**Problem to solve:** In full and without alteration, write out the lines below.

·····

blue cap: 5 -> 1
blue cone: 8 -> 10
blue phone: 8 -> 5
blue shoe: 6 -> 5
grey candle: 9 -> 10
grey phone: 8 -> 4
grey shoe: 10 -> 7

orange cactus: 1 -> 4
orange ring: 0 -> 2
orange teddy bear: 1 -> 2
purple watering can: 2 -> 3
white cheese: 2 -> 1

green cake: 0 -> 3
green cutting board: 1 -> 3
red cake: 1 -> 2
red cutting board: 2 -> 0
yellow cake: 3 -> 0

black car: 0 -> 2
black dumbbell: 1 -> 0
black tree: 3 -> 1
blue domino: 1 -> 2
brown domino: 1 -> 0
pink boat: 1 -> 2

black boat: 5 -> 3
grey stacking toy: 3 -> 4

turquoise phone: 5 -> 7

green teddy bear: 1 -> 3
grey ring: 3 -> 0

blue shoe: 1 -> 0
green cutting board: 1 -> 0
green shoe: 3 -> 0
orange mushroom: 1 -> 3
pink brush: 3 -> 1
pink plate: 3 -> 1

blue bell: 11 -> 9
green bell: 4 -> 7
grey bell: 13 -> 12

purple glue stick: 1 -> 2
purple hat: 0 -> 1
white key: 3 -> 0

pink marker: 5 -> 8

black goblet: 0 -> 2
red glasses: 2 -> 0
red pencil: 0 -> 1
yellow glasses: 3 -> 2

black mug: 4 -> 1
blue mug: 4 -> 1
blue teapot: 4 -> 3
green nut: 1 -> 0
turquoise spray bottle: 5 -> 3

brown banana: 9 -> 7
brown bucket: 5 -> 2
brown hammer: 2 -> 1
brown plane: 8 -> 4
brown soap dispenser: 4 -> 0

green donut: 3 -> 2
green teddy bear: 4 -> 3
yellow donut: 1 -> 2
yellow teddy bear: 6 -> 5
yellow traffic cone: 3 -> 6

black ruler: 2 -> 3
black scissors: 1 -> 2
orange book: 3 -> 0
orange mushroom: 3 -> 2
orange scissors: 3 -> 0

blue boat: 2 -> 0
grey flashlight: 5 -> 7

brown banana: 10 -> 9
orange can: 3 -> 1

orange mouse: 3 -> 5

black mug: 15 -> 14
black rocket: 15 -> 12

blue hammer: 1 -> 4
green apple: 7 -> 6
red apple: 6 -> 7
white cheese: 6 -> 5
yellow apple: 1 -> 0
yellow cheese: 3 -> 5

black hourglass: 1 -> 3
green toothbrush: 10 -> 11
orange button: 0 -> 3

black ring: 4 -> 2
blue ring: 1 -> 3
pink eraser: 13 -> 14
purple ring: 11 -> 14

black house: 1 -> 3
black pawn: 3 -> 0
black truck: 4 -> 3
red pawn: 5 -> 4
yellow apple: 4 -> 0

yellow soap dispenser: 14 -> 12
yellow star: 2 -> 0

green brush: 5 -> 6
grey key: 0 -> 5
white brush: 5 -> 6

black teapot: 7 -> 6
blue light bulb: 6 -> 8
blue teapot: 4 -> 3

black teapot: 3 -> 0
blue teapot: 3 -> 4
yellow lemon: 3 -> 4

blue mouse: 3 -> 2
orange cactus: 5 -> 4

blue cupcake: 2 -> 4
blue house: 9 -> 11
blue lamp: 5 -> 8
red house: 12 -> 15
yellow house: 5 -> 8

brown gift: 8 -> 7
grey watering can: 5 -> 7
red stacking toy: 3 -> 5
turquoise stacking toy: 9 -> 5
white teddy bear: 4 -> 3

·····

**Response to this task:**
blue cap: 5 -> 1
blue cone: 8 -> 10
blue phone: 8 -> 5
blue shoe: 6 -> 5
grey candle: 9 -> 10
grey phone: 8 -> 4
grey shoe: 10 -> 7

orange cactus: 1 -> 4
orange ring: 0 -> 2
orange teddy bear: 1 -> 2
purple watering can: 2 -> 3
white cheese: 2 -> 1

green cake: 0 -> 3
green cutting board: 1 -> 3
red cake: 1 -> 2
red cutting board: 2 -> 0
yellow cake: 3 -> 0

black car: 0 -> 2
black dumbbell: 1 -> 0
black tree: 3 -> 1
blue domino: 1 -> 2
brown domino: 1 -> 0
pink boat: 1 -> 2

black boat: 5 -> 3
grey stacking toy: 3 -> 4

turquoise phone: 5 -> 7

green teddy bear: 1 -> 3
grey ring: 3 -> 0

blue shoe: 1 -> 0
green cutting board: 1 -> 0
green shoe: 3 -> 0
orange mushroom: 1 -> 3
pink brush: 3 -> 1
pink plate: 3 -> 1

blue bell: 11 -> 9
green bell: 4 -> 7
grey bell: 13 -> 12

purple glue stick: 1 -> 2
purple hat: 0 -> 1
white key: 3 -> 0

pink marker: 5 -> 8

black goblet: 0 -> 2
red glasses: 2 -> 0
red pencil: 0 -> 1
yellow glasses: 3 -> 2

black mug: 4 -> 1
blue mug: 4 -> 1
blue teapot: 4 -> 3
green nut: 1 -> 0
turquoise spray bottle: 5 -> 3

brown banana: 9 -> 7
brown bucket: 5 -> 2
brown hammer: 2 -> 1
brown plane: 8 -> 4
brown soap dispenser: 4 -> 0

green donut: 3 -> 2
green teddy bear: 4 -> 3
yellow donut: 1 -> 2
yellow teddy bear: 6 -> 5
yellow traffic cone: 3 -> 6

black ruler: 2 -> 3
black scissors: 1 -> 2
orange book: 3 -> 0
orange mushroom: 3 -> 2
orange scissors: 3 -> 0

blue boat: 2 -> 0
grey flashlight: 5 -> 7

brown banana: 10 -> 9
orange can: 3 -> 1

orange mouse: 3 -> 5

black mug: 15 -> 14
black rocket: 15 -> 12

blue hammer: 1 -> 4
green apple: 7 -> 6
red apple: 6 -> 7
white cheese: 6 -> 5
yellow apple: 1 -> 0
yellow cheese: 3 -> 5

black hourglass: 1 -> 3
green toothbrush: 10 -> 11
orange button: 0 -> 3

black ring: 4 -> 2
blue ring: 1 -> 3
pink eraser: 13 -> 14
purple ring: 11 -> 14

black house: 1 -> 3
black pawn: 3 -> 0
black truck: 4 -> 3
red pawn: 5 -> 4
yellow apple: 4 -> 0

yellow soap dispenser: 14 -> 12
yellow star: 2 -> 0

green brush: 5 -> 6
grey key: 0 -> 5
white brush: 5 -> 6

black teapot: 7 -> 6
blue light bulb: 6 -> 8
blue teapot: 4 -> 3

black teapot: 3 -> 0
blue teapot: 3 -> 4
yellow lemon: 3 -> 4

blue mouse: 3 -> 2
orange cactus: 5 -> 4

blue cupcake: 2 -> 4
blue house: 9 -> 11
blue lamp: 5 -> 8
red house: 12 -> 15
yellow house: 5 -> 8

brown gift: 8 -> 7
grey watering can: 5 -> 7
red stacking toy: 3 -> 5
turquoise stacking toy: 9 -> 5
white teddy bear: 4 -> 3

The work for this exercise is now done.